▸ **What the task requires**
Please restate the data word for word.
(Material for this exercise)
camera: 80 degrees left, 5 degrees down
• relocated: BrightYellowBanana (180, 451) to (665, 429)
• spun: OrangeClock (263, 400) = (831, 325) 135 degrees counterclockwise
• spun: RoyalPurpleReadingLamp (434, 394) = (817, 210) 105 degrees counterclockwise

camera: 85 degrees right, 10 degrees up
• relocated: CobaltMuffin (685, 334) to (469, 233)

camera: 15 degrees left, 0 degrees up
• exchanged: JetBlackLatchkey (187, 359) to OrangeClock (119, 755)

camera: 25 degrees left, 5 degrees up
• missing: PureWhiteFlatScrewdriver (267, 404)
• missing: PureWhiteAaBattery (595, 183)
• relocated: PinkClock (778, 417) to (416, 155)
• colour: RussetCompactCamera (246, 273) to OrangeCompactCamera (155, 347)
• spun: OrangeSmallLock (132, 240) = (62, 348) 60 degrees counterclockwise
(End Material for this exercise)
▸ **Answer to this exercise**
camera: 80 degrees left, 5 degrees down
• relocated: BrightYellowBanana (180, 451) to (665, 429)
• spun: OrangeClock (263, 400) = (831, 325) 135 degrees counterclockwise
• spun: RoyalPurpleReadingLamp (434, 394) = (817, 210) 105 degrees counterclockwise

camera: 85 degrees right, 10 degrees up
• relocated: CobaltMuffin (685, 334) to (469, 233)

camera: 15 degrees left, 0 degrees up
• exchanged: JetBlackLatchkey (187, 359) to OrangeClock (119, 755)

camera: 25 degrees left, 5 degrees up
• missing: PureWhiteFlatScrewdriver (267, 404)
• missing: PureWhiteAaBattery (595, 183)
• relocated: PinkClock (778, 417) to (416, 155)
• colour: RussetCompactCamera (246, 273) to OrangeCompactCamera (155, 347)
• spun: OrangeSmallLock (132, 240) = (62, 348) 60 degrees counterclockwise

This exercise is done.